Data shown.
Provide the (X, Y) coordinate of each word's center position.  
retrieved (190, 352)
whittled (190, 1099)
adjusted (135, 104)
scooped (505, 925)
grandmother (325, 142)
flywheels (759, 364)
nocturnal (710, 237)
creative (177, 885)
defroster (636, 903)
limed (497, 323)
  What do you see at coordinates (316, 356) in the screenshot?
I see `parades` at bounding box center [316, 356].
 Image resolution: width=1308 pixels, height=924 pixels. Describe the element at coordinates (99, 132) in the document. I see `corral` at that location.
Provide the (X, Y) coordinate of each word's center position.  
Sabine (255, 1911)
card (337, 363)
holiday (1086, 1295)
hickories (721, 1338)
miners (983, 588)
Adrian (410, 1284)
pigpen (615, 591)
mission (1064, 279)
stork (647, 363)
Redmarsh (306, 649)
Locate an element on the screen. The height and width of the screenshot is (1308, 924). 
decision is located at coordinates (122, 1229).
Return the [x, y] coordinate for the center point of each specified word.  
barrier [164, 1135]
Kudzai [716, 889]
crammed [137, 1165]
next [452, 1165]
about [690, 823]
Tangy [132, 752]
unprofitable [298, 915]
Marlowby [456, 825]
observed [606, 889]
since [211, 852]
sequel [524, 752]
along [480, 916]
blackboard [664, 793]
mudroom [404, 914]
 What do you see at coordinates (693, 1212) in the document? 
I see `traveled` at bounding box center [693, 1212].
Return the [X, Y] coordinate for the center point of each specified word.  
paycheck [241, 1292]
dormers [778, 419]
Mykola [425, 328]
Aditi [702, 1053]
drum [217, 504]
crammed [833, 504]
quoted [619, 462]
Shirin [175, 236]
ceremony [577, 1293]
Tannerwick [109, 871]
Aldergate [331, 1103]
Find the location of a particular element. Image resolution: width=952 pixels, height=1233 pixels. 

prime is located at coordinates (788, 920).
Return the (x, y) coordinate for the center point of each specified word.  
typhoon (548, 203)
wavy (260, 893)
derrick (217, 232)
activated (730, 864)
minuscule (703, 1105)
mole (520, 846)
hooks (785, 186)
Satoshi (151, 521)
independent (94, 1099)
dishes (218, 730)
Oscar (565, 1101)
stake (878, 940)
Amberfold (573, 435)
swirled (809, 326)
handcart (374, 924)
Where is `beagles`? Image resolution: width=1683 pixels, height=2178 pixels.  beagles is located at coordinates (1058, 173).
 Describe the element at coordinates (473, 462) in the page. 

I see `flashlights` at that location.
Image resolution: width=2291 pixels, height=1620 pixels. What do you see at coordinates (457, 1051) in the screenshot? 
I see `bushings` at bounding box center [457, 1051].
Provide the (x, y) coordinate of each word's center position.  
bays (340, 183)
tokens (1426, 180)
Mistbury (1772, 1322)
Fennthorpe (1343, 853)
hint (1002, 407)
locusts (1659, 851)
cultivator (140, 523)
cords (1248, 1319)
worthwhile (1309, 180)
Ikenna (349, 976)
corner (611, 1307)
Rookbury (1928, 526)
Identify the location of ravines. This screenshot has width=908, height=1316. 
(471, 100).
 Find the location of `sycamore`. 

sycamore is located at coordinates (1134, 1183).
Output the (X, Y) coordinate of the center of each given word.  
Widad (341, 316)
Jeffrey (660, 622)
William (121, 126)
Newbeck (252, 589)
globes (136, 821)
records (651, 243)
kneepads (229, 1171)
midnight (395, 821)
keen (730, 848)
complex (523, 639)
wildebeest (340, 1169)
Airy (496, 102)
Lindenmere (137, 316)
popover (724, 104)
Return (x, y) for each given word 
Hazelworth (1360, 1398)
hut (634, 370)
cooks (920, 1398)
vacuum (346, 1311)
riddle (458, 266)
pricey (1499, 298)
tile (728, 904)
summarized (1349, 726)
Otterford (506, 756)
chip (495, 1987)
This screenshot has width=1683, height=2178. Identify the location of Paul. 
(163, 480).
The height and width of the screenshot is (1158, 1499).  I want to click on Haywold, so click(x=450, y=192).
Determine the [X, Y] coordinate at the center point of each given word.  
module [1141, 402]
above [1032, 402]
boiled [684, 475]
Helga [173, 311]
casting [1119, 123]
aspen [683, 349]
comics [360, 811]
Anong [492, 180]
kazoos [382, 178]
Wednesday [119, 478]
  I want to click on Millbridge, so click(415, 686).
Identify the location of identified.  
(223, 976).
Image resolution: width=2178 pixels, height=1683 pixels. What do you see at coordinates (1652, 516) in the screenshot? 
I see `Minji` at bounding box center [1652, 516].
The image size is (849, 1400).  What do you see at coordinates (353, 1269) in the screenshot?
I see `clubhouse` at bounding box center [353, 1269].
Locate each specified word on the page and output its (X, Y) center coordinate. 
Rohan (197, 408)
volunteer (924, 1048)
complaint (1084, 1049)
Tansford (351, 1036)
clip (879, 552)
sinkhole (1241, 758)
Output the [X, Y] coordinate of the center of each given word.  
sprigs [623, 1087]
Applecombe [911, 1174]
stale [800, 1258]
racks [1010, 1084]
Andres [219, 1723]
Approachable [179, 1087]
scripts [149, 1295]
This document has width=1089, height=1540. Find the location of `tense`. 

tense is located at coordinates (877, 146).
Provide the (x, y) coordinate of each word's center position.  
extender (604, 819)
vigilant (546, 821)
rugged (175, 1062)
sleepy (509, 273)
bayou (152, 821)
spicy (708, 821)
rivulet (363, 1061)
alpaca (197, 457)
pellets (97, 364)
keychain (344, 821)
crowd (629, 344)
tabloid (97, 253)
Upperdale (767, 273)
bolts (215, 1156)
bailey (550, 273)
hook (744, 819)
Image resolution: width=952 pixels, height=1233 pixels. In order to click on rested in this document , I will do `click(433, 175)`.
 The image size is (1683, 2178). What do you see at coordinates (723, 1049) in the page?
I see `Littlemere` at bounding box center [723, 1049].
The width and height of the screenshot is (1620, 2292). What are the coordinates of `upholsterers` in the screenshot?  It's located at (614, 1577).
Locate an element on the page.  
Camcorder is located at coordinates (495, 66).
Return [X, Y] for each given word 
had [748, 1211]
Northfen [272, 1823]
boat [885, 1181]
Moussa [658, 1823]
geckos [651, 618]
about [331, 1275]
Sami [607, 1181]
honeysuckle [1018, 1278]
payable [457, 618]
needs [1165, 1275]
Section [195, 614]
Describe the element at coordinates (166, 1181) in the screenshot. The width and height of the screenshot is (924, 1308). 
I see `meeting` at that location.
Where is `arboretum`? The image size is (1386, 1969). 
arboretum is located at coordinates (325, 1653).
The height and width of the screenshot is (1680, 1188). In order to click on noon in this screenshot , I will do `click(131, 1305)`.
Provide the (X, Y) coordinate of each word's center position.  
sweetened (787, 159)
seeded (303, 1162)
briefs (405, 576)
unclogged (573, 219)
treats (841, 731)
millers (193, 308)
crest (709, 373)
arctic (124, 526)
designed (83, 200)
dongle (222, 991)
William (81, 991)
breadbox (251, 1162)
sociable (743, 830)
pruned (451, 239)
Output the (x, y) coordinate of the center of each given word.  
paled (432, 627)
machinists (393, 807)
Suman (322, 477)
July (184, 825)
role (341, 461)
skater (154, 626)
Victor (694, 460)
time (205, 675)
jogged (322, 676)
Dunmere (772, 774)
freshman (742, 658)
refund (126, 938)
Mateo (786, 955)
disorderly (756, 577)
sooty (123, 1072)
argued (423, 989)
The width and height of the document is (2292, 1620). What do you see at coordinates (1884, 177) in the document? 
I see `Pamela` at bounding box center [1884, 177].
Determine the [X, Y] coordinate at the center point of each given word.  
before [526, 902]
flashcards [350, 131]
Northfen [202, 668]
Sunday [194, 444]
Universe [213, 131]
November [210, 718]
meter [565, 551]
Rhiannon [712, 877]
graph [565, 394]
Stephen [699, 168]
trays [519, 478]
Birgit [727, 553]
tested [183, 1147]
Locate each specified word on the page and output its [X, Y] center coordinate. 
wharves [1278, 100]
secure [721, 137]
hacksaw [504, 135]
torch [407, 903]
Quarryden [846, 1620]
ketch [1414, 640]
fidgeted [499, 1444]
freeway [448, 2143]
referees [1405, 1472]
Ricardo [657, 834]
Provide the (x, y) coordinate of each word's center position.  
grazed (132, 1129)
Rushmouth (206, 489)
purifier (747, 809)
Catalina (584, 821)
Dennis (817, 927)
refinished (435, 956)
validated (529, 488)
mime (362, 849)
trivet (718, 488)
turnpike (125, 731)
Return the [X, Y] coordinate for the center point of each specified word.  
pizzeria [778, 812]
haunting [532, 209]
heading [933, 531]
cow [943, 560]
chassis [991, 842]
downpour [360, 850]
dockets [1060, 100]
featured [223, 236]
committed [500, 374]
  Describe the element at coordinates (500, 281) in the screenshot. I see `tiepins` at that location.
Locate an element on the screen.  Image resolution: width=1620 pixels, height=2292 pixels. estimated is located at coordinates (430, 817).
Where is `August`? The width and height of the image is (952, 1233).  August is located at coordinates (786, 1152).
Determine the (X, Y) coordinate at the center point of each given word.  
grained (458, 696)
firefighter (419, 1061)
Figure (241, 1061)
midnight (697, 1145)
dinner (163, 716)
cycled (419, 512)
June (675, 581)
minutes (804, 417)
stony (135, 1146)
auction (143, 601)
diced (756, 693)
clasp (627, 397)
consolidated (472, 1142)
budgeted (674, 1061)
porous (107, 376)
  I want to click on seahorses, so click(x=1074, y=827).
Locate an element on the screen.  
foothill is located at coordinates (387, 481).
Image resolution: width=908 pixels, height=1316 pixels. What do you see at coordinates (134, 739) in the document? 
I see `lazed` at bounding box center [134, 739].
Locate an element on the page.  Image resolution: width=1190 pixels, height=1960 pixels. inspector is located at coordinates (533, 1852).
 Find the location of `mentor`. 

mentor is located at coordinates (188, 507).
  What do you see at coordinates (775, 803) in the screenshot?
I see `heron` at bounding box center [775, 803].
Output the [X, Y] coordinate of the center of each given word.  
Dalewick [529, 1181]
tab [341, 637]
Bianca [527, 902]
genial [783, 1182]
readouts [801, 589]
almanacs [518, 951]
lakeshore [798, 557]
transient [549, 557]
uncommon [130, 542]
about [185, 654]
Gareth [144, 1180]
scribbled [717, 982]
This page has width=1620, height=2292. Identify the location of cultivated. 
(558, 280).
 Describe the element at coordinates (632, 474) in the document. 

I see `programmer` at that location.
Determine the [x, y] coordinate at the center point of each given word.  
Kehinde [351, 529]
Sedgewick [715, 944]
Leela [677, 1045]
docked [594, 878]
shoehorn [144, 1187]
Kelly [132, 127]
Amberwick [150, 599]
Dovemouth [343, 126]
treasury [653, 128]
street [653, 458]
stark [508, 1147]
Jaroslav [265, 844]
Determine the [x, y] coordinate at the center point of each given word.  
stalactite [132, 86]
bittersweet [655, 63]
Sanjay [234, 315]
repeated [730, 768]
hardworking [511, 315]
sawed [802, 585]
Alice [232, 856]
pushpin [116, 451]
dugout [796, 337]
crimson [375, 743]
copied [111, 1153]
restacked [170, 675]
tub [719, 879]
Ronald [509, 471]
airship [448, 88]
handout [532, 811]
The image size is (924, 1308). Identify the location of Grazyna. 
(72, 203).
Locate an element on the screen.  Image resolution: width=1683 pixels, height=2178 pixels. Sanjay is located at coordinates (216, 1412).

Directive. Copy the listing above verbatim, from the line with "miners (983, 588)" to the line with "mudroom [404, 914]", both of those lines included.

Task answer.
miners (983, 588)
Adrian (410, 1284)
pigpen (615, 591)
mission (1064, 279)
stork (647, 363)
Redmarsh (306, 649)
Locate an element on the screen. The height and width of the screenshot is (1308, 924). 
decision is located at coordinates (122, 1229).
Return the [x, y] coordinate for the center point of each specified word.  
barrier [164, 1135]
Kudzai [716, 889]
crammed [137, 1165]
next [452, 1165]
about [690, 823]
Tangy [132, 752]
unprofitable [298, 915]
Marlowby [456, 825]
observed [606, 889]
since [211, 852]
sequel [524, 752]
along [480, 916]
blackboard [664, 793]
mudroom [404, 914]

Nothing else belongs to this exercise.